WHAT YOU HAVE TO DO:
Reproduce the records word for word, leaving out any pictures they hold.
Start of Block
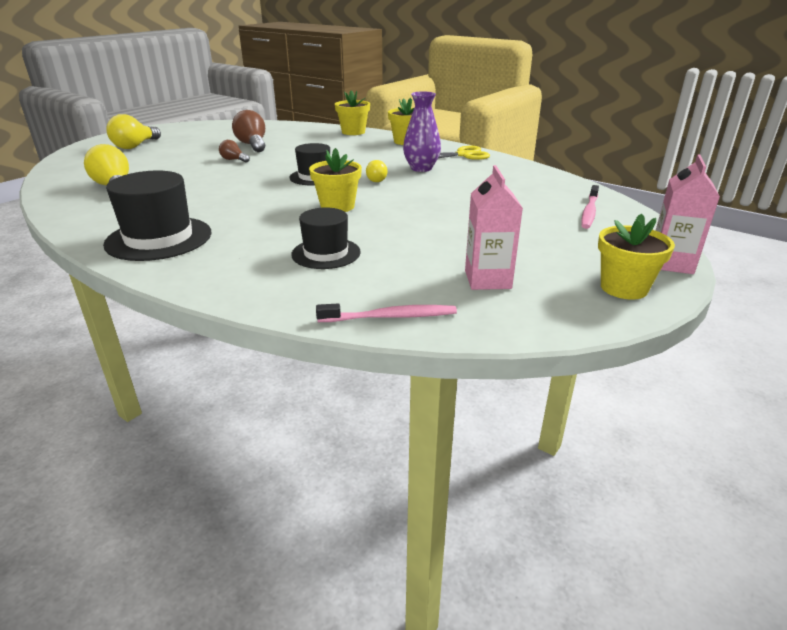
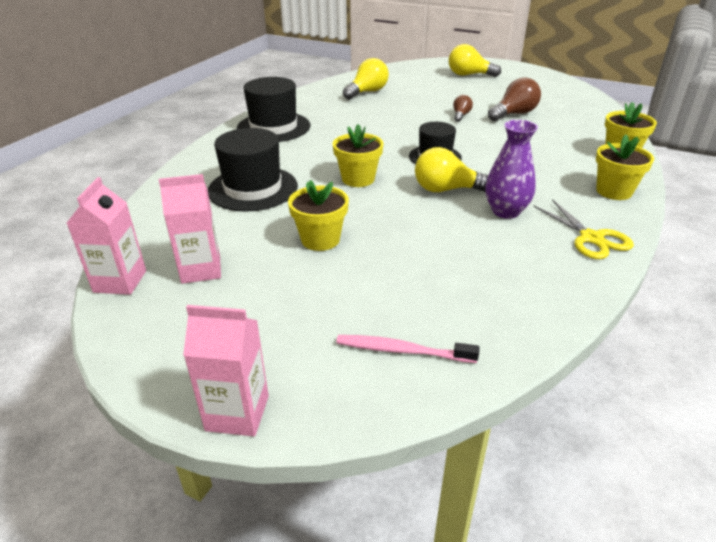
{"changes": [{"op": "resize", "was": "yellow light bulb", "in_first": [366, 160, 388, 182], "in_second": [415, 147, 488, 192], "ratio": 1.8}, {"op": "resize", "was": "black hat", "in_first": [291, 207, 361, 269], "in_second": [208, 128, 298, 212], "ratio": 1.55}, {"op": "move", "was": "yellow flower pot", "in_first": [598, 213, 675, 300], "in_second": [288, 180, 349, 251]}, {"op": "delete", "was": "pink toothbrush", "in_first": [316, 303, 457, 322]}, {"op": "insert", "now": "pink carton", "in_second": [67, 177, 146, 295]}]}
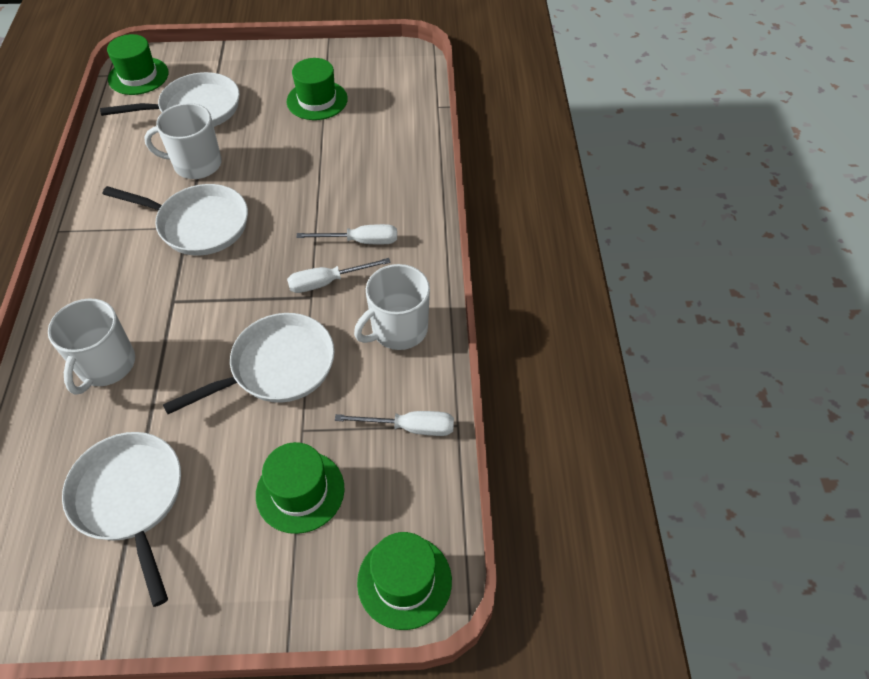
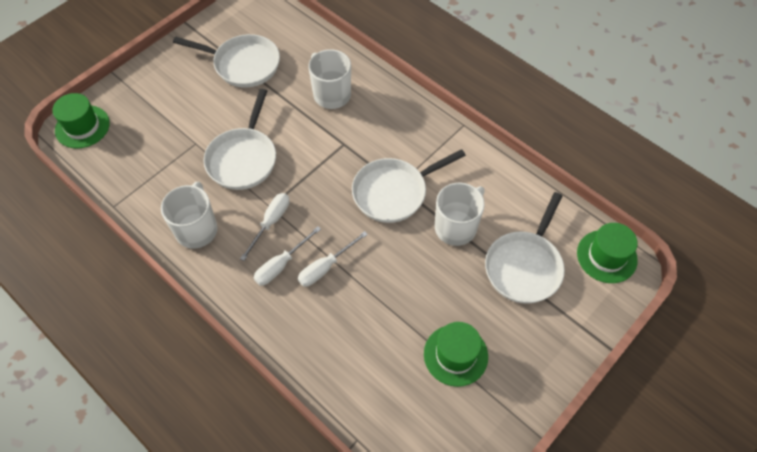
{"changes": [{"op": "move", "was": "white screwdriver", "in_first": [335, 411, 454, 436], "in_second": [298, 231, 368, 287]}, {"op": "delete", "was": "green hat", "in_first": [256, 442, 344, 534]}]}
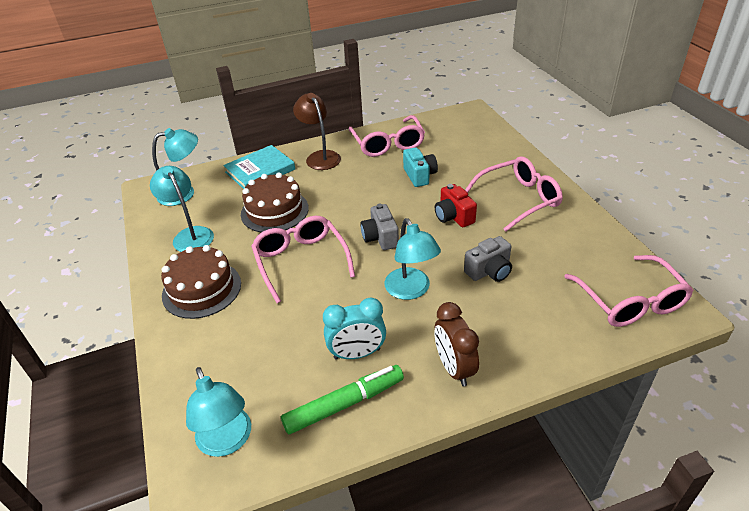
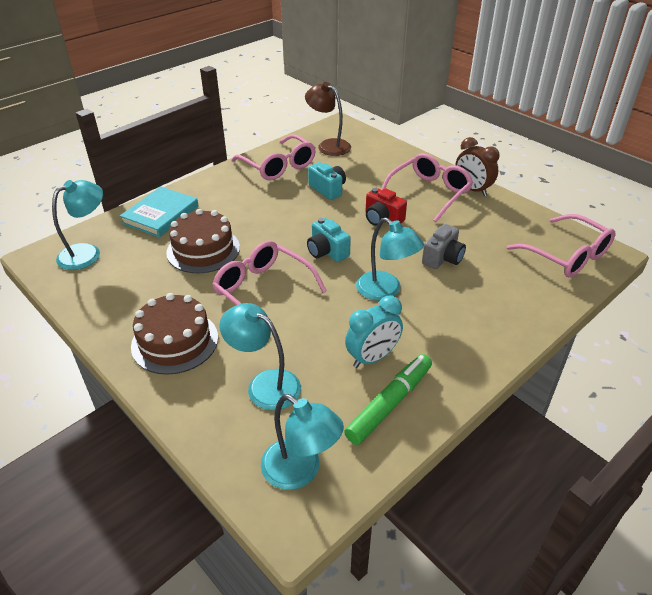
{"changes": [{"op": "move", "was": "brown lamp", "in_first": [293, 93, 341, 170], "in_second": [305, 82, 351, 156]}, {"op": "move", "was": "turquoise lamp", "in_first": [150, 166, 214, 252], "in_second": [219, 303, 301, 410]}, {"op": "recolor", "was": "grey camera", "now": "turquoise camera", "in_first": [360, 204, 399, 250], "in_second": [307, 218, 351, 262]}, {"op": "move", "was": "brown clock", "in_first": [434, 302, 479, 386], "in_second": [455, 137, 500, 196]}]}
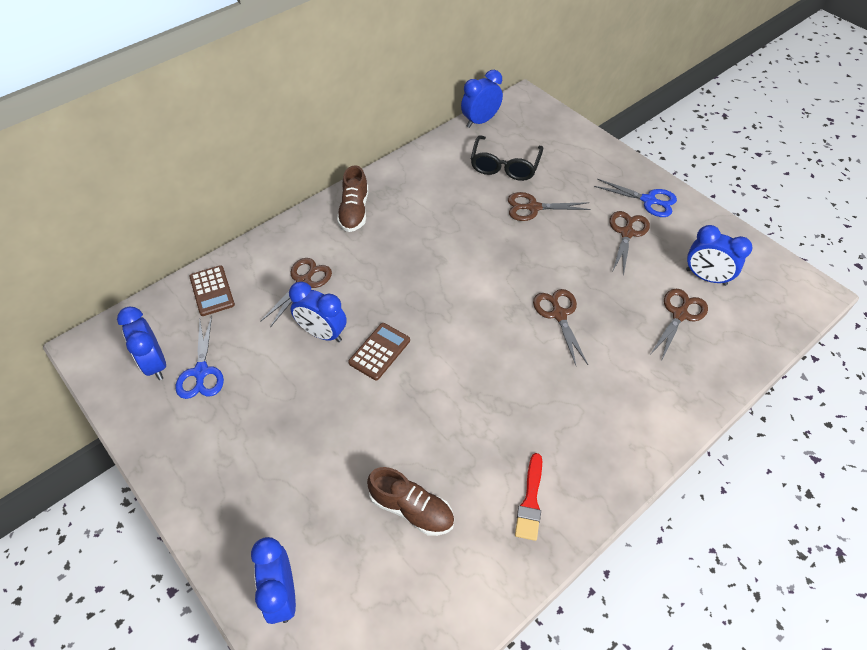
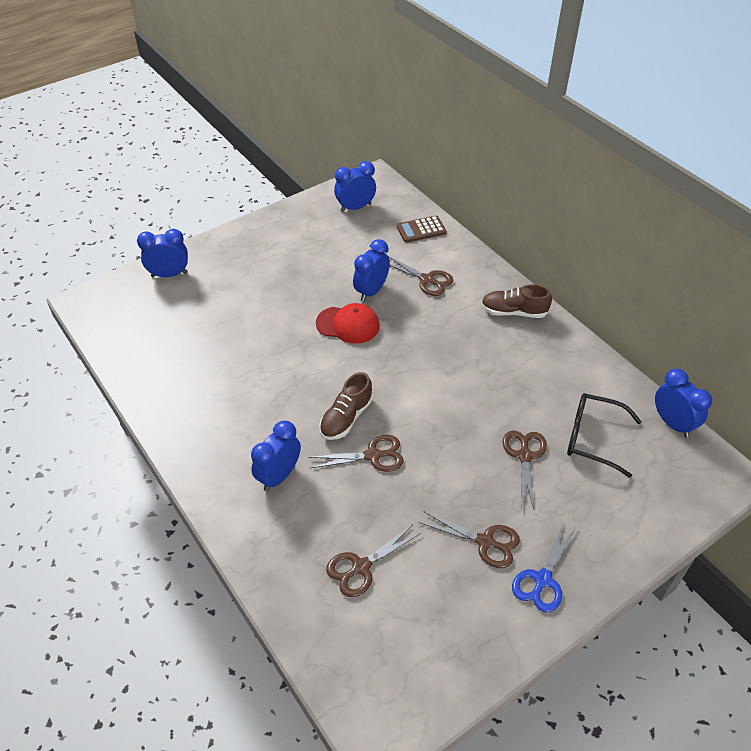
{"changes": [{"op": "move", "was": "blue clock", "in_first": [686, 225, 752, 286], "in_second": [251, 421, 301, 491]}, {"op": "rotate", "was": "brown scissors", "in_first": [651, 289, 708, 359], "in_second": [326, 525, 421, 597], "clockwise": 105}, {"op": "delete", "was": "blue scissors", "in_first": [176, 316, 224, 399]}, {"op": "replace", "was": "brown calculator", "now": "red cap", "in_first": [348, 323, 410, 380], "in_second": [316, 303, 380, 344]}, {"op": "delete", "was": "red brush", "in_first": [515, 453, 542, 541]}, {"op": "move", "was": "brown shoe", "in_first": [367, 467, 454, 536], "in_second": [319, 372, 373, 440]}]}
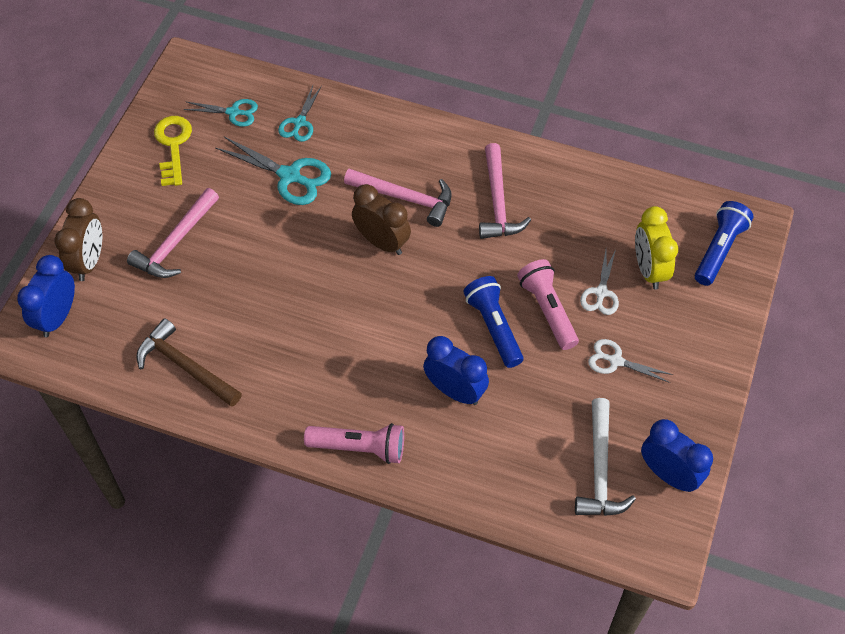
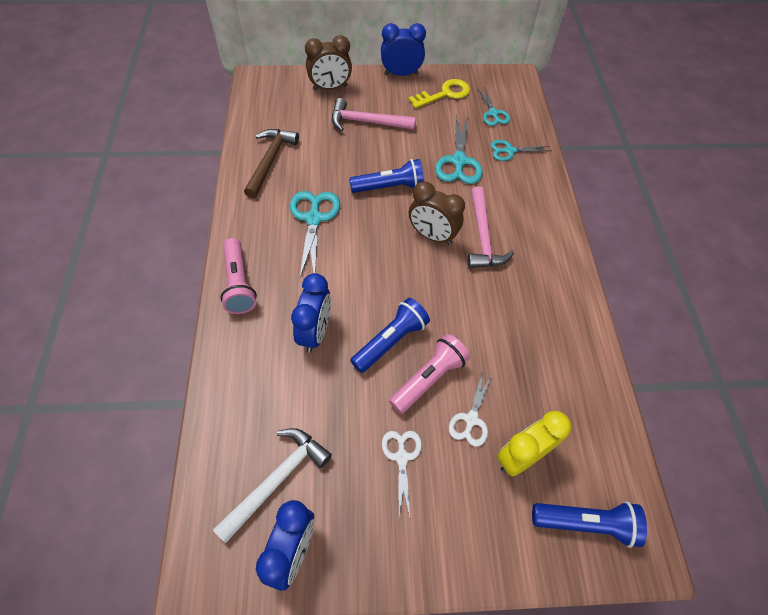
{"changes": [{"op": "delete", "was": "pink hammer", "in_first": [479, 143, 531, 239]}, {"op": "rotate", "was": "brown clock", "in_first": [352, 184, 411, 255], "in_second": [409, 181, 465, 245], "clockwise": 105}, {"op": "rotate", "was": "white scissors", "in_first": [580, 249, 619, 315], "in_second": [449, 371, 492, 447], "clockwise": -60}, {"op": "move", "was": "blue clock", "in_first": [17, 255, 75, 337], "in_second": [381, 23, 426, 76]}, {"op": "rotate", "was": "white hammer", "in_first": [575, 398, 636, 516], "in_second": [213, 428, 332, 543], "clockwise": 150}, {"op": "insert", "now": "blue flashlight", "in_second": [349, 159, 424, 193]}, {"op": "insert", "now": "turquoise scissors", "in_second": [290, 191, 340, 277]}]}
End of Block
TASK ANSWER:
{"changes": [{"op": "resize", "was": "yellow light bulb", "in_first": [366, 160, 388, 182], "in_second": [415, 147, 488, 192], "ratio": 1.8}, {"op": "resize", "was": "black hat", "in_first": [291, 207, 361, 269], "in_second": [208, 128, 298, 212], "ratio": 1.55}, {"op": "move", "was": "yellow flower pot", "in_first": [598, 213, 675, 300], "in_second": [288, 180, 349, 251]}, {"op": "delete", "was": "pink toothbrush", "in_first": [316, 303, 457, 322]}, {"op": "insert", "now": "pink carton", "in_second": [67, 177, 146, 295]}]}
{"changes": [{"op": "move", "was": "white screwdriver", "in_first": [335, 411, 454, 436], "in_second": [298, 231, 368, 287]}, {"op": "delete", "was": "green hat", "in_first": [256, 442, 344, 534]}]}
{"changes": [{"op": "move", "was": "brown lamp", "in_first": [293, 93, 341, 170], "in_second": [305, 82, 351, 156]}, {"op": "move", "was": "turquoise lamp", "in_first": [150, 166, 214, 252], "in_second": [219, 303, 301, 410]}, {"op": "recolor", "was": "grey camera", "now": "turquoise camera", "in_first": [360, 204, 399, 250], "in_second": [307, 218, 351, 262]}, {"op": "move", "was": "brown clock", "in_first": [434, 302, 479, 386], "in_second": [455, 137, 500, 196]}]}
{"changes": [{"op": "move", "was": "blue clock", "in_first": [686, 225, 752, 286], "in_second": [251, 421, 301, 491]}, {"op": "rotate", "was": "brown scissors", "in_first": [651, 289, 708, 359], "in_second": [326, 525, 421, 597], "clockwise": 105}, {"op": "delete", "was": "blue scissors", "in_first": [176, 316, 224, 399]}, {"op": "replace", "was": "brown calculator", "now": "red cap", "in_first": [348, 323, 410, 380], "in_second": [316, 303, 380, 344]}, {"op": "delete", "was": "red brush", "in_first": [515, 453, 542, 541]}, {"op": "move", "was": "brown shoe", "in_first": [367, 467, 454, 536], "in_second": [319, 372, 373, 440]}]}
{"changes": [{"op": "delete", "was": "pink hammer", "in_first": [479, 143, 531, 239]}, {"op": "rotate", "was": "brown clock", "in_first": [352, 184, 411, 255], "in_second": [409, 181, 465, 245], "clockwise": 105}, {"op": "rotate", "was": "white scissors", "in_first": [580, 249, 619, 315], "in_second": [449, 371, 492, 447], "clockwise": -60}, {"op": "move", "was": "blue clock", "in_first": [17, 255, 75, 337], "in_second": [381, 23, 426, 76]}, {"op": "rotate", "was": "white hammer", "in_first": [575, 398, 636, 516], "in_second": [213, 428, 332, 543], "clockwise": 150}, {"op": "insert", "now": "blue flashlight", "in_second": [349, 159, 424, 193]}, {"op": "insert", "now": "turquoise scissors", "in_second": [290, 191, 340, 277]}]}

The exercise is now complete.